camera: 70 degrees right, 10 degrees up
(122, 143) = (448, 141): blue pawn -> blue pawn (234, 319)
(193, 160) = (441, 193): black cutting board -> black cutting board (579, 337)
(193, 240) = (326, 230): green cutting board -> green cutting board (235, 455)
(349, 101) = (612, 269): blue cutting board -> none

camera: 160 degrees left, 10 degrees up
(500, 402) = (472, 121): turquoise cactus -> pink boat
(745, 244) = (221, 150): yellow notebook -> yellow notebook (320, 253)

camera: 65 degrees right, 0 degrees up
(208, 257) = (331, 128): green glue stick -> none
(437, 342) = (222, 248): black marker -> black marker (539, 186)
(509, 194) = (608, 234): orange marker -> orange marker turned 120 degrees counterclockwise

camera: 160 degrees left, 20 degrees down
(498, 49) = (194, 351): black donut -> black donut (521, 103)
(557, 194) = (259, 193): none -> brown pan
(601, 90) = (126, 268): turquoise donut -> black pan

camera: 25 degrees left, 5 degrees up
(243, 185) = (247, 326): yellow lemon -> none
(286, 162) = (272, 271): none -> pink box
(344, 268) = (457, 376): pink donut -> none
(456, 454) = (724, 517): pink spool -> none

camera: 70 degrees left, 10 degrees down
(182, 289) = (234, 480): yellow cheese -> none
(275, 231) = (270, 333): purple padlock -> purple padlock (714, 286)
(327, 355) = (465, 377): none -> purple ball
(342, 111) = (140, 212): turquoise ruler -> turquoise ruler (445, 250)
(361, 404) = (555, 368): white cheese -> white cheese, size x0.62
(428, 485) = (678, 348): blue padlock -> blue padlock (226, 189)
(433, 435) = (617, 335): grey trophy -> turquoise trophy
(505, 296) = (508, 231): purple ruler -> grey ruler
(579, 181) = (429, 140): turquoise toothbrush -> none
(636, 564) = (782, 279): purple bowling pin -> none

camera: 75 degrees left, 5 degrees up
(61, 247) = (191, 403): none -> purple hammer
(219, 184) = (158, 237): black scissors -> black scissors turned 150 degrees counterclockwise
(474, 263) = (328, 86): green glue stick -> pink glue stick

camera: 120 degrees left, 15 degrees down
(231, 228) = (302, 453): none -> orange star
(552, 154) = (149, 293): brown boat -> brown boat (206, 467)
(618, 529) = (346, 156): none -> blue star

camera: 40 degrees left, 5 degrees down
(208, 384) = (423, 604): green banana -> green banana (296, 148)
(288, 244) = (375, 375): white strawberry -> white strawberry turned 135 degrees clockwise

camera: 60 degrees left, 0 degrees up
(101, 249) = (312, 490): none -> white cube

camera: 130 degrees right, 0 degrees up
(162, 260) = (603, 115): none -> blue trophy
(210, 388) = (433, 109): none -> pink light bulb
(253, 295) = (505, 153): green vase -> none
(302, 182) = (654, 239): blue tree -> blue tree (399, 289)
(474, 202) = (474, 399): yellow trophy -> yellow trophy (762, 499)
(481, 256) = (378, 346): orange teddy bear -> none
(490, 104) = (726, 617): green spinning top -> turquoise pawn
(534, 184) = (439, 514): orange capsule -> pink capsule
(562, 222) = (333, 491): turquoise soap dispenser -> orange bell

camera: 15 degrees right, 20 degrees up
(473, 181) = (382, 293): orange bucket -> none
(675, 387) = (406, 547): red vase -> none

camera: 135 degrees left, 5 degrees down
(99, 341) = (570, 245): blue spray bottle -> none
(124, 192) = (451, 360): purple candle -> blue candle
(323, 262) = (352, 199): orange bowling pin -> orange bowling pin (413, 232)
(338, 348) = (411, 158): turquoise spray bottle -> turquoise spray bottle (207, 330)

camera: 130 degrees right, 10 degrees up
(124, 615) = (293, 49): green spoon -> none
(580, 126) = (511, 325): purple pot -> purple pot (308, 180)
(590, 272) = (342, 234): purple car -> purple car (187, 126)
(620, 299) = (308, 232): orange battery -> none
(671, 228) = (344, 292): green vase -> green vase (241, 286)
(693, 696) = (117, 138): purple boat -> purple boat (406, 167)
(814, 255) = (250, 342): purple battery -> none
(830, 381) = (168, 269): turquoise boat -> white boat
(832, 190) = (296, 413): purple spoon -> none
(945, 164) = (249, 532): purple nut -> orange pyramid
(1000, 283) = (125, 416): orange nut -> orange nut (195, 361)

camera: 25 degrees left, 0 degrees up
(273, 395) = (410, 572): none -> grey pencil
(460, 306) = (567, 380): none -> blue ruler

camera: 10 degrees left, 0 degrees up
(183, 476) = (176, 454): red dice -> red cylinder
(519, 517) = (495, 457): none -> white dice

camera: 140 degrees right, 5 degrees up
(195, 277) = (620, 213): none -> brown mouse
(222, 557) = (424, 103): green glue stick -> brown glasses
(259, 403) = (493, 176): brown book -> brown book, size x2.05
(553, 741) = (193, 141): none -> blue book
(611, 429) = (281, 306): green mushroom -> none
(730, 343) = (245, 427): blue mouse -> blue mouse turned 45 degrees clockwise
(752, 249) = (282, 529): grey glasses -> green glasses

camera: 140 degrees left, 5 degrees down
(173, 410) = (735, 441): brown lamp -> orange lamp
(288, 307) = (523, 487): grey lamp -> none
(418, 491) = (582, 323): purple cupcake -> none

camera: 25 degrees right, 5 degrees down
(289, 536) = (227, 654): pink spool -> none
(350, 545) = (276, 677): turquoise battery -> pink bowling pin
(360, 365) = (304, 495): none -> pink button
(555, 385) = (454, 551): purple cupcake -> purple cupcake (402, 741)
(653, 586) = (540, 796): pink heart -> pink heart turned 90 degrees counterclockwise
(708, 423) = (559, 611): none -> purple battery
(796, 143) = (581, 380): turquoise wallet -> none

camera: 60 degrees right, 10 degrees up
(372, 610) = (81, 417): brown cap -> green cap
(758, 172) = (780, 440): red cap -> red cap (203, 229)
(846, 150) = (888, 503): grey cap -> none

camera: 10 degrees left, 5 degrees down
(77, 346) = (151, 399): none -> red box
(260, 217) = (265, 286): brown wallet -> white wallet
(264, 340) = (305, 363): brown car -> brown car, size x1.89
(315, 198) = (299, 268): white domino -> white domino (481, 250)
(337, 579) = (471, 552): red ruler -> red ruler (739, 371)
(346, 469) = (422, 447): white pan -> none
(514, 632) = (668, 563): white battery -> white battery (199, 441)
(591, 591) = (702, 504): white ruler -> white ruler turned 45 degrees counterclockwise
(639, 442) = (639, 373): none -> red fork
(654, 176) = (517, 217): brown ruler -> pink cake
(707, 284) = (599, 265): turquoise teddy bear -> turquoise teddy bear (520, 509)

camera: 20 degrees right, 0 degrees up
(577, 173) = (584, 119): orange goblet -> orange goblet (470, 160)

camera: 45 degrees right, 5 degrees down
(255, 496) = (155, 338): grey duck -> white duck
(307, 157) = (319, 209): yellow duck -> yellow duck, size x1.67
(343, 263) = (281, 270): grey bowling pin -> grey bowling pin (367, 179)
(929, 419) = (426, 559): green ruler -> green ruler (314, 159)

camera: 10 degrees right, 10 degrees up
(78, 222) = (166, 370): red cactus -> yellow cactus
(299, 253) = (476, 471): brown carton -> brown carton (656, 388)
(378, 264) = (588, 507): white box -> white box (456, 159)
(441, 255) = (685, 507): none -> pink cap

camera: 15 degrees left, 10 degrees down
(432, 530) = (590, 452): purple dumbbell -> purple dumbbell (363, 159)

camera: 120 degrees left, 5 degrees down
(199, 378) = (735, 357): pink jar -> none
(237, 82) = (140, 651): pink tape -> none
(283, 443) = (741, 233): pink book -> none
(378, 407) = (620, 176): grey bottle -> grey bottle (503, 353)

********

Your answer should consist solely of the lines above from the line with "camera: 60 degrees right, 10 degrees up" to the line with "(441, 255) = (685, 507): none -> pink cap", both included, reproduced exactly.

### Exercise response
camera: 60 degrees right, 10 degrees up
(372, 610) = (81, 417): brown cap -> green cap
(758, 172) = (780, 440): red cap -> red cap (203, 229)
(846, 150) = (888, 503): grey cap -> none

camera: 10 degrees left, 5 degrees down
(77, 346) = (151, 399): none -> red box
(260, 217) = (265, 286): brown wallet -> white wallet
(264, 340) = (305, 363): brown car -> brown car, size x1.89
(315, 198) = (299, 268): white domino -> white domino (481, 250)
(337, 579) = (471, 552): red ruler -> red ruler (739, 371)
(346, 469) = (422, 447): white pan -> none
(514, 632) = (668, 563): white battery -> white battery (199, 441)
(591, 591) = (702, 504): white ruler -> white ruler turned 45 degrees counterclockwise
(639, 442) = (639, 373): none -> red fork
(654, 176) = (517, 217): brown ruler -> pink cake
(707, 284) = (599, 265): turquoise teddy bear -> turquoise teddy bear (520, 509)

camera: 20 degrees right, 0 degrees up
(577, 173) = (584, 119): orange goblet -> orange goblet (470, 160)

camera: 45 degrees right, 5 degrees down
(255, 496) = (155, 338): grey duck -> white duck
(307, 157) = (319, 209): yellow duck -> yellow duck, size x1.67
(343, 263) = (281, 270): grey bowling pin -> grey bowling pin (367, 179)
(929, 419) = (426, 559): green ruler -> green ruler (314, 159)

camera: 10 degrees right, 10 degrees up
(78, 222) = (166, 370): red cactus -> yellow cactus
(299, 253) = (476, 471): brown carton -> brown carton (656, 388)
(378, 264) = (588, 507): white box -> white box (456, 159)
(441, 255) = (685, 507): none -> pink cap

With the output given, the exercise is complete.